### Work instructions
Transcribe exactly the line that contains "cyan rectangle: (111, 35) -> (141, 56), moved" and every line after it through the end of the records, with nothing else.

(Dataset extract)

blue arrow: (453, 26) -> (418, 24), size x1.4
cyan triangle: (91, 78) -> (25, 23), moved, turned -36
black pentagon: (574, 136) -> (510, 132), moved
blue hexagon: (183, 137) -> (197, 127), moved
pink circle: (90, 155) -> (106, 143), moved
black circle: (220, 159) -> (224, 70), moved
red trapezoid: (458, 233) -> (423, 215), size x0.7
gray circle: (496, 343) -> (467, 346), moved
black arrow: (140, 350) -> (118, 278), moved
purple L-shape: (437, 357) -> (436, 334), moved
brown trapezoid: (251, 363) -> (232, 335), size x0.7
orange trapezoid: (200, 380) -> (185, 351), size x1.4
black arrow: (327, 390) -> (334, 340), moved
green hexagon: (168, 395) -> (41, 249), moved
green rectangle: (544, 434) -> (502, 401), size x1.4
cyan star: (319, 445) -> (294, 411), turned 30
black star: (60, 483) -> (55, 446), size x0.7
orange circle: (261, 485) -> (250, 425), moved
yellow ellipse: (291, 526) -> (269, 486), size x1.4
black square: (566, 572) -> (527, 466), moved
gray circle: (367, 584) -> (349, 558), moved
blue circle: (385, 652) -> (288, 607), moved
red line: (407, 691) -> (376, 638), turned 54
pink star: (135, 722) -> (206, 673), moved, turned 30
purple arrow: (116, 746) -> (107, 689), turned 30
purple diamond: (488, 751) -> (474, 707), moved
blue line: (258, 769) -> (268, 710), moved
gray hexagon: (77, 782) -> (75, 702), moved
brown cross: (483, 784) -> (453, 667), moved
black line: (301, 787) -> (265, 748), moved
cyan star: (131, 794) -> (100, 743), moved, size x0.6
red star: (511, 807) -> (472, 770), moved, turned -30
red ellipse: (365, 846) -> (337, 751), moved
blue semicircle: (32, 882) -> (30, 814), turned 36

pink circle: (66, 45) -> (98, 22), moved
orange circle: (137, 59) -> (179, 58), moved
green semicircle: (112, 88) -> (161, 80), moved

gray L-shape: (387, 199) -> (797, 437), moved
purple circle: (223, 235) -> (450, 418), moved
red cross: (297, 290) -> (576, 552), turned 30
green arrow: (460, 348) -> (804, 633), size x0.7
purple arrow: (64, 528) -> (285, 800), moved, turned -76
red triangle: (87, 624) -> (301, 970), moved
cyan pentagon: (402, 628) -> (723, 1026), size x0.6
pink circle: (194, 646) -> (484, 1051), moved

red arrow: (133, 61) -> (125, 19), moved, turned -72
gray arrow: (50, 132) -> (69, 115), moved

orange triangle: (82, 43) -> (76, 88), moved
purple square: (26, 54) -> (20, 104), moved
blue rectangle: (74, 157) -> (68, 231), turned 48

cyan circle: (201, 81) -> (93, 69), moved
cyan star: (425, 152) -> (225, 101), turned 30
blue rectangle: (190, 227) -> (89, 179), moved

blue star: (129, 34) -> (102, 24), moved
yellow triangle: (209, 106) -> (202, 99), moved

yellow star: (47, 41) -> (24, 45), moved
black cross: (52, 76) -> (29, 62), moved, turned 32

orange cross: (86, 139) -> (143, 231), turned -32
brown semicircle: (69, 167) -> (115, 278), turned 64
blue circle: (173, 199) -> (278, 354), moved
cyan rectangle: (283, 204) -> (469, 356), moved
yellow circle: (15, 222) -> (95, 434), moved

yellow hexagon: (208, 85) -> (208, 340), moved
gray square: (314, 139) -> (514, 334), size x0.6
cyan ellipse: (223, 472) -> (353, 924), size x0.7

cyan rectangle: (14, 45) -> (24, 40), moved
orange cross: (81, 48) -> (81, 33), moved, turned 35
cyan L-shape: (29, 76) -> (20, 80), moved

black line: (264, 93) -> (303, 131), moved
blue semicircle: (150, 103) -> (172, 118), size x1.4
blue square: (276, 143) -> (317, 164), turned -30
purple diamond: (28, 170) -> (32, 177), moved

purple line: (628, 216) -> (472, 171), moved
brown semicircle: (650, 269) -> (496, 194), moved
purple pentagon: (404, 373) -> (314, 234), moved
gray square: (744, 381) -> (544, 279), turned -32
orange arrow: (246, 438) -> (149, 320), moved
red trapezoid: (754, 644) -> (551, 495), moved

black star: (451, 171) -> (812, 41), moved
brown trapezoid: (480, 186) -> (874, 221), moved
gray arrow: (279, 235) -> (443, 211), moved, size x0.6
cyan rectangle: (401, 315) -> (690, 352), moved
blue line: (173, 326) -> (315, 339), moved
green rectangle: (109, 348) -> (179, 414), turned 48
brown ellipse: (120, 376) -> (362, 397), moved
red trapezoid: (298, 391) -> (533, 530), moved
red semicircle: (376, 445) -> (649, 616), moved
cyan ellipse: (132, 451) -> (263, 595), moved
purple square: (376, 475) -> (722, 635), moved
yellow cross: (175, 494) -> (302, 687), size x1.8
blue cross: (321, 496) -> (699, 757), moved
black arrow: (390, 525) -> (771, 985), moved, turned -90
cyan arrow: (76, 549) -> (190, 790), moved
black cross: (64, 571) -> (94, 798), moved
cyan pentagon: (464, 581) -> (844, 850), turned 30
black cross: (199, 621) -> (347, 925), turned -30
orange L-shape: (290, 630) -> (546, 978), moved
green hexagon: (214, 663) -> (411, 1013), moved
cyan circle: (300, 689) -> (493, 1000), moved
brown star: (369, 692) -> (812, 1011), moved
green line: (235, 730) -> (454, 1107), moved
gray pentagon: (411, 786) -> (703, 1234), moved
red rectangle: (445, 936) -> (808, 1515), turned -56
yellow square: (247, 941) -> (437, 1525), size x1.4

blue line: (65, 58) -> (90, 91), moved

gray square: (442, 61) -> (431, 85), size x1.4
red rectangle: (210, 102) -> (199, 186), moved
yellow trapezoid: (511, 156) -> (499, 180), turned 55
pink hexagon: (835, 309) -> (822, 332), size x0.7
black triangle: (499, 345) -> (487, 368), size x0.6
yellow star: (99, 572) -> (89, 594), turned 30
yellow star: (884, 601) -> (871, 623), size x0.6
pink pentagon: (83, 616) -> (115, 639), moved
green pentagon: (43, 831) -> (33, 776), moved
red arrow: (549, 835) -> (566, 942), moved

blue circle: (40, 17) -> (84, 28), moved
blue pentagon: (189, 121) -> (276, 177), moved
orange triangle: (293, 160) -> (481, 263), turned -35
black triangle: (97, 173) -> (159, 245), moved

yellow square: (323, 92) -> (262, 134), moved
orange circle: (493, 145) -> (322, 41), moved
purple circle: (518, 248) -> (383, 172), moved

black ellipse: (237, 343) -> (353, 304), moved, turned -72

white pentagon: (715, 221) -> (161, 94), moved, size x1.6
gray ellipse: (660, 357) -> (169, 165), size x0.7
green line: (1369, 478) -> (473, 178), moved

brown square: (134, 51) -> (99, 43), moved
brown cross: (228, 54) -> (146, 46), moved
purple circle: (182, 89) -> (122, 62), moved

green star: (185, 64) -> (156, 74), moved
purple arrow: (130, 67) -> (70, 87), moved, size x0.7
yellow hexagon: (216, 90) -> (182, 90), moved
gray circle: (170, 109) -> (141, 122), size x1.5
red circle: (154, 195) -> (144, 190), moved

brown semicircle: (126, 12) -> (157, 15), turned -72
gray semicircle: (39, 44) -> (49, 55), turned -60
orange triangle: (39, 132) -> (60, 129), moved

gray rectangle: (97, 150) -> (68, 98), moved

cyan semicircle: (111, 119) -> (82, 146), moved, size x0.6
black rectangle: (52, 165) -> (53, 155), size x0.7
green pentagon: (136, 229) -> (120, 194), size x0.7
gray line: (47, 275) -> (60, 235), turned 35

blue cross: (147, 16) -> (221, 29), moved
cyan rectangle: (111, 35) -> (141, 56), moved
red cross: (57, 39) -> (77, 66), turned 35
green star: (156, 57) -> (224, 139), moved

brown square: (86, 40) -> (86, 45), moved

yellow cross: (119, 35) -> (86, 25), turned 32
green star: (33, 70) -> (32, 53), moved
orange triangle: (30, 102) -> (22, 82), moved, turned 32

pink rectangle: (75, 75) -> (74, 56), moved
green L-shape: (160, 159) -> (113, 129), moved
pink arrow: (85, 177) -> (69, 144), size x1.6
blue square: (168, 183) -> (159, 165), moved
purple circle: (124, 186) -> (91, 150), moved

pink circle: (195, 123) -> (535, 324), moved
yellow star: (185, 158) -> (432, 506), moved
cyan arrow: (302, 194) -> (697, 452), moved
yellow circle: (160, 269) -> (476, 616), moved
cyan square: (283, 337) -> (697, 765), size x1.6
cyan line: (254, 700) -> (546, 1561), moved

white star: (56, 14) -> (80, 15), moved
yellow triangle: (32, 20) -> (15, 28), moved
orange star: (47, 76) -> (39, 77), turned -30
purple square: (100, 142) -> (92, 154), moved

(End Dataset extract)

### Task result
cyan rectangle: (111, 35) -> (141, 56), moved
red cross: (57, 39) -> (77, 66), turned 35
green star: (156, 57) -> (224, 139), moved

brown square: (86, 40) -> (86, 45), moved

yellow cross: (119, 35) -> (86, 25), turned 32
green star: (33, 70) -> (32, 53), moved
orange triangle: (30, 102) -> (22, 82), moved, turned 32

pink rectangle: (75, 75) -> (74, 56), moved
green L-shape: (160, 159) -> (113, 129), moved
pink arrow: (85, 177) -> (69, 144), size x1.6
blue square: (168, 183) -> (159, 165), moved
purple circle: (124, 186) -> (91, 150), moved

pink circle: (195, 123) -> (535, 324), moved
yellow star: (185, 158) -> (432, 506), moved
cyan arrow: (302, 194) -> (697, 452), moved
yellow circle: (160, 269) -> (476, 616), moved
cyan square: (283, 337) -> (697, 765), size x1.6
cyan line: (254, 700) -> (546, 1561), moved

white star: (56, 14) -> (80, 15), moved
yellow triangle: (32, 20) -> (15, 28), moved
orange star: (47, 76) -> (39, 77), turned -30
purple square: (100, 142) -> (92, 154), moved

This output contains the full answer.